Work item.
Write out, word for word, the part of the listing below that opens with the line containing "none -> black 1x1 brick [744,338,855,464]" and closes with the line containing "none -> red 1x1 brick [294,457,396,586]", keeping both of those lines and adding no others.
START Dataset extract
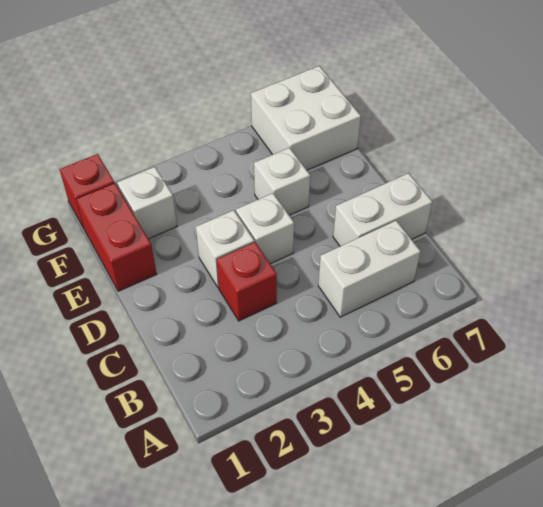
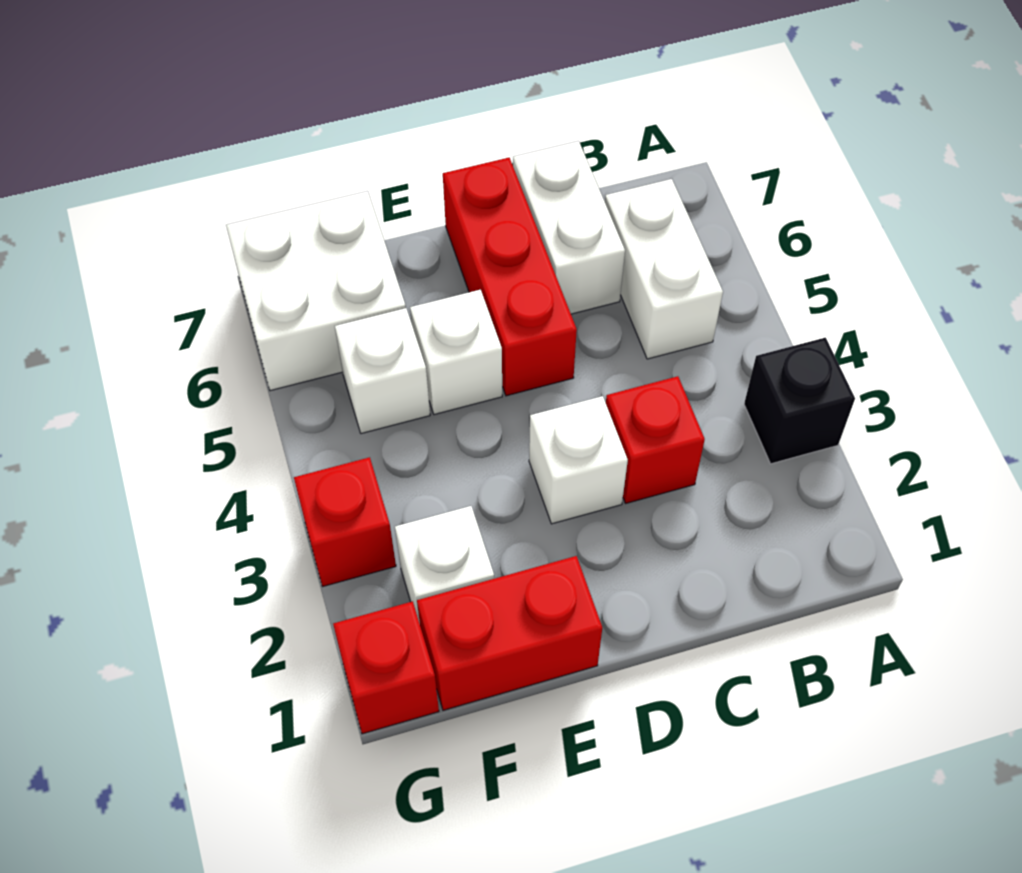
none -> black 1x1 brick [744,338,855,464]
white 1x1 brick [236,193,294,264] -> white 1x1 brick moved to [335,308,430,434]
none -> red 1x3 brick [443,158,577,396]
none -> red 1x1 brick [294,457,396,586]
END Dataset extract
START Dataset extract
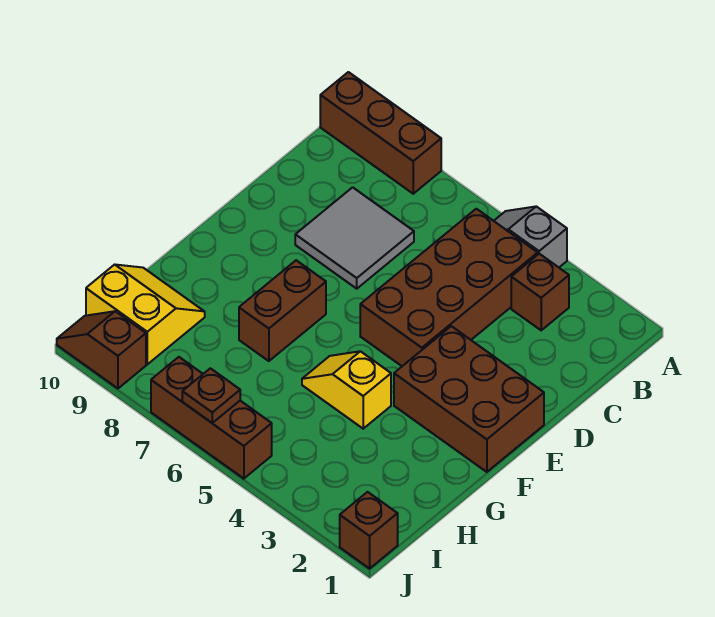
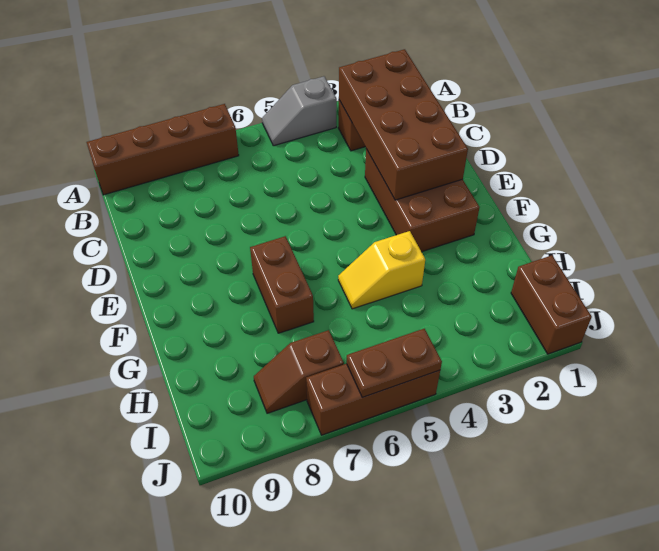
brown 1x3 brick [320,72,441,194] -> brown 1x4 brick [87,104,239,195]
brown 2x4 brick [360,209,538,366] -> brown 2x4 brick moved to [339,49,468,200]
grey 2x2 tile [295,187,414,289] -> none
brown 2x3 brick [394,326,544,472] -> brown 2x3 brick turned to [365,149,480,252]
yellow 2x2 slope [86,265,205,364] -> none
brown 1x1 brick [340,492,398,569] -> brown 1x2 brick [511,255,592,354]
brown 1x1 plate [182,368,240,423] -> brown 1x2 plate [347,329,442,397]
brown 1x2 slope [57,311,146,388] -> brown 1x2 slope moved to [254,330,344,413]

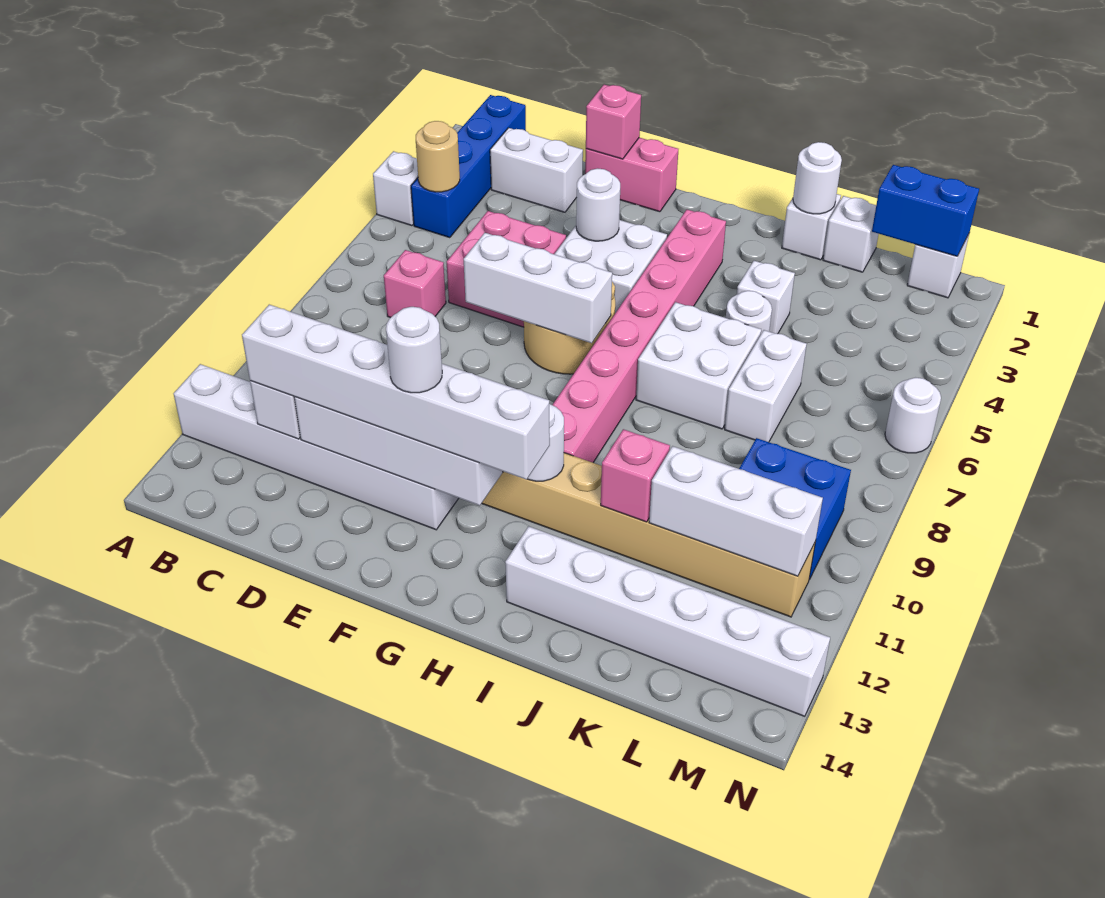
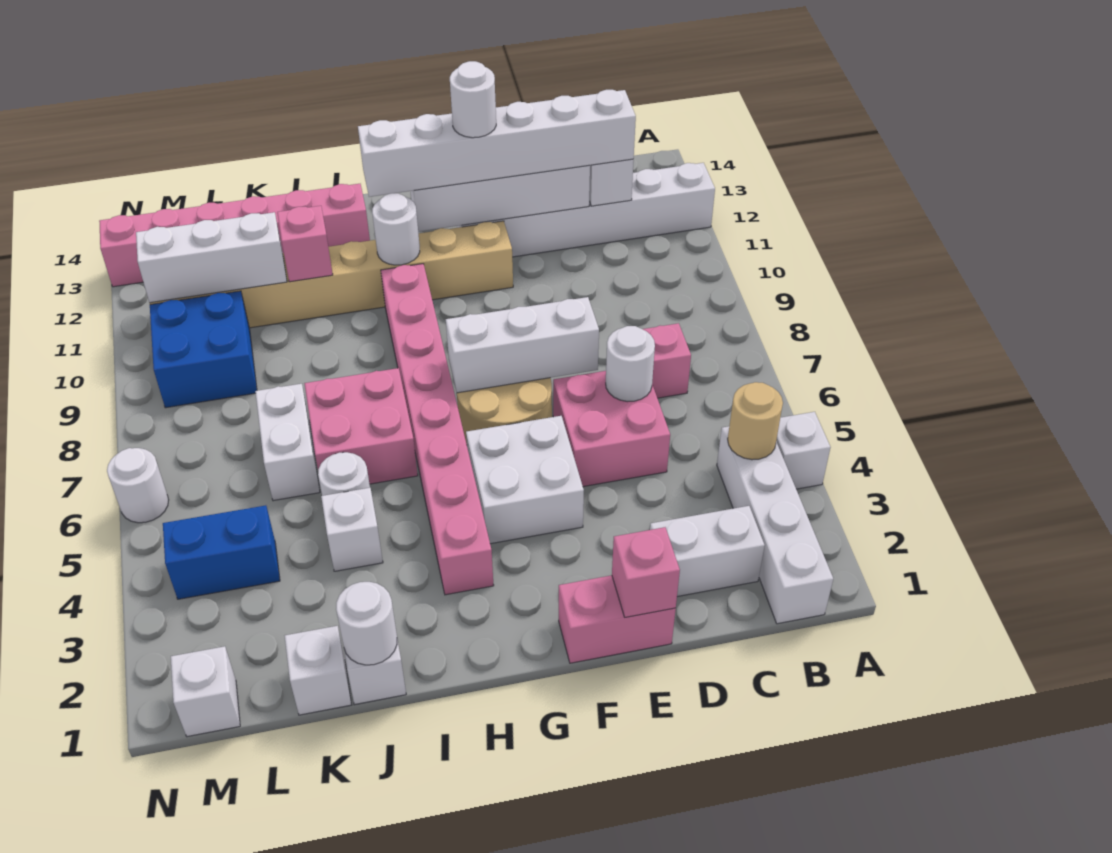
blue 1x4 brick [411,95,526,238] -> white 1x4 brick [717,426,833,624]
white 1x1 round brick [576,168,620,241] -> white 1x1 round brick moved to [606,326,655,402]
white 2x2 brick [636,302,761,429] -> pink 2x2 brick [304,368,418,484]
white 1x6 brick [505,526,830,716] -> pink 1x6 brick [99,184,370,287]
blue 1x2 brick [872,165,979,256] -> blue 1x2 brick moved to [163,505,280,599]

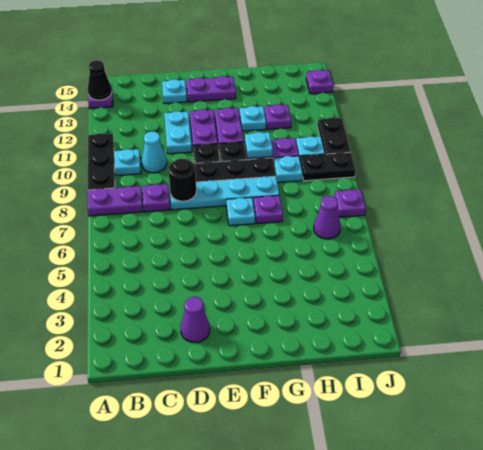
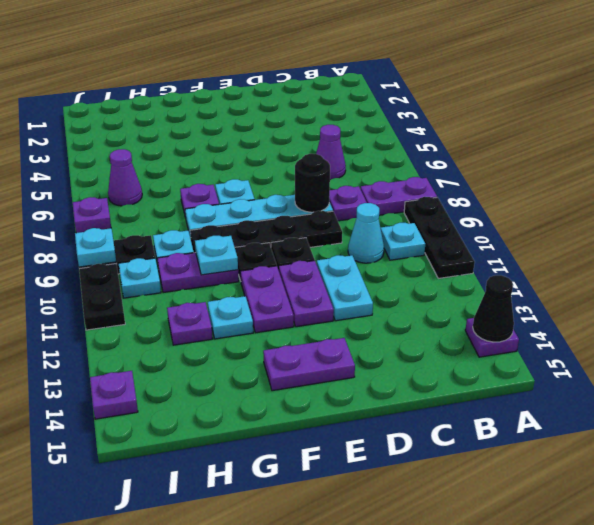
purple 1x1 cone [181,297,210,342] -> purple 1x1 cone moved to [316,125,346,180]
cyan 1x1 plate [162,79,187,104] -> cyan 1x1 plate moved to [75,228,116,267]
END Dataset extract
Result for this task.
none -> black 1x1 brick [744,338,855,464]
white 1x1 brick [236,193,294,264] -> white 1x1 brick moved to [335,308,430,434]
none -> red 1x3 brick [443,158,577,396]
none -> red 1x1 brick [294,457,396,586]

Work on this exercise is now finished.